**AIM OF THE TASK:** Below is a block of records; repeat each one exactly.

Extracted records:
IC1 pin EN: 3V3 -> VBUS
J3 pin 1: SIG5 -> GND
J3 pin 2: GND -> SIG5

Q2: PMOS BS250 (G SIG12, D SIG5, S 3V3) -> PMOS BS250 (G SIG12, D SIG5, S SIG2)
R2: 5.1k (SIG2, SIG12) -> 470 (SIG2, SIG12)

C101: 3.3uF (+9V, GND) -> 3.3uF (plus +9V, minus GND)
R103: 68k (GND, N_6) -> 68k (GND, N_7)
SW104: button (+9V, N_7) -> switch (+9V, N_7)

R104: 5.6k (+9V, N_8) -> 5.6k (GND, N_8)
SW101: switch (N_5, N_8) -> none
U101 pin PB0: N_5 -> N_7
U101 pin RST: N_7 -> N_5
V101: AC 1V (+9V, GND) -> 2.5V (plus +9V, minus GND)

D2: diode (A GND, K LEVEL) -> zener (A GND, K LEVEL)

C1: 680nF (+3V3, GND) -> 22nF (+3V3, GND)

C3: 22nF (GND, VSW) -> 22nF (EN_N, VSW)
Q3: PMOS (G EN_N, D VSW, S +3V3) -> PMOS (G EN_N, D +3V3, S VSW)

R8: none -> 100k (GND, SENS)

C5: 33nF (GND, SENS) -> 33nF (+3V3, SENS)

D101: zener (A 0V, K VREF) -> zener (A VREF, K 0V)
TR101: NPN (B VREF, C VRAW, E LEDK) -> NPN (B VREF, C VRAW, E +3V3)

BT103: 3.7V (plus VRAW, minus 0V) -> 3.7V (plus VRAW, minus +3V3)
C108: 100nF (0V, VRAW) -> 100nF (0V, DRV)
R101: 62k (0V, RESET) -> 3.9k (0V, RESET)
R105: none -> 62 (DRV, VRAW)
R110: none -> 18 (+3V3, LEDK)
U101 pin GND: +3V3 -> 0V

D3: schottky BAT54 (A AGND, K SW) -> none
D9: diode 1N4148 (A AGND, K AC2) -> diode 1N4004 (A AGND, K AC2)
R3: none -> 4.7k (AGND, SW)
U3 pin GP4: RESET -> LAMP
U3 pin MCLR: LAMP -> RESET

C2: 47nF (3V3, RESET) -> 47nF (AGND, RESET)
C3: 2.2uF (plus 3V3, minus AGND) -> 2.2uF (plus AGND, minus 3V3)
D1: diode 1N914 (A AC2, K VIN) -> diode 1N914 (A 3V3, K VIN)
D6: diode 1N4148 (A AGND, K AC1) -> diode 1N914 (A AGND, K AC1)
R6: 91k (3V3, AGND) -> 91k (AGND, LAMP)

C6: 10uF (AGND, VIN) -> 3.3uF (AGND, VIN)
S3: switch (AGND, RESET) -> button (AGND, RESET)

**EXERCISE ANSWER:**
IC1 pin EN: 3V3 -> VBUS
J3 pin 1: SIG5 -> GND
J3 pin 2: GND -> SIG5

Q2: PMOS BS250 (G SIG12, D SIG5, S 3V3) -> PMOS BS250 (G SIG12, D SIG5, S SIG2)
R2: 5.1k (SIG2, SIG12) -> 470 (SIG2, SIG12)

C101: 3.3uF (+9V, GND) -> 3.3uF (plus +9V, minus GND)
R103: 68k (GND, N_6) -> 68k (GND, N_7)
SW104: button (+9V, N_7) -> switch (+9V, N_7)

R104: 5.6k (+9V, N_8) -> 5.6k (GND, N_8)
SW101: switch (N_5, N_8) -> none
U101 pin PB0: N_5 -> N_7
U101 pin RST: N_7 -> N_5
V101: AC 1V (+9V, GND) -> 2.5V (plus +9V, minus GND)

D2: diode (A GND, K LEVEL) -> zener (A GND, K LEVEL)

C1: 680nF (+3V3, GND) -> 22nF (+3V3, GND)

C3: 22nF (GND, VSW) -> 22nF (EN_N, VSW)
Q3: PMOS (G EN_N, D VSW, S +3V3) -> PMOS (G EN_N, D +3V3, S VSW)

R8: none -> 100k (GND, SENS)

C5: 33nF (GND, SENS) -> 33nF (+3V3, SENS)

D101: zener (A 0V, K VREF) -> zener (A VREF, K 0V)
TR101: NPN (B VREF, C VRAW, E LEDK) -> NPN (B VREF, C VRAW, E +3V3)

BT103: 3.7V (plus VRAW, minus 0V) -> 3.7V (plus VRAW, minus +3V3)
C108: 100nF (0V, VRAW) -> 100nF (0V, DRV)
R101: 62k (0V, RESET) -> 3.9k (0V, RESET)
R105: none -> 62 (DRV, VRAW)
R110: none -> 18 (+3V3, LEDK)
U101 pin GND: +3V3 -> 0V

D3: schottky BAT54 (A AGND, K SW) -> none
D9: diode 1N4148 (A AGND, K AC2) -> diode 1N4004 (A AGND, K AC2)
R3: none -> 4.7k (AGND, SW)
U3 pin GP4: RESET -> LAMP
U3 pin MCLR: LAMP -> RESET

C2: 47nF (3V3, RESET) -> 47nF (AGND, RESET)
C3: 2.2uF (plus 3V3, minus AGND) -> 2.2uF (plus AGND, minus 3V3)
D1: diode 1N914 (A AC2, K VIN) -> diode 1N914 (A 3V3, K VIN)
D6: diode 1N4148 (A AGND, K AC1) -> diode 1N914 (A AGND, K AC1)
R6: 91k (3V3, AGND) -> 91k (AGND, LAMP)

C6: 10uF (AGND, VIN) -> 3.3uF (AGND, VIN)
S3: switch (AGND, RESET) -> button (AGND, RESET)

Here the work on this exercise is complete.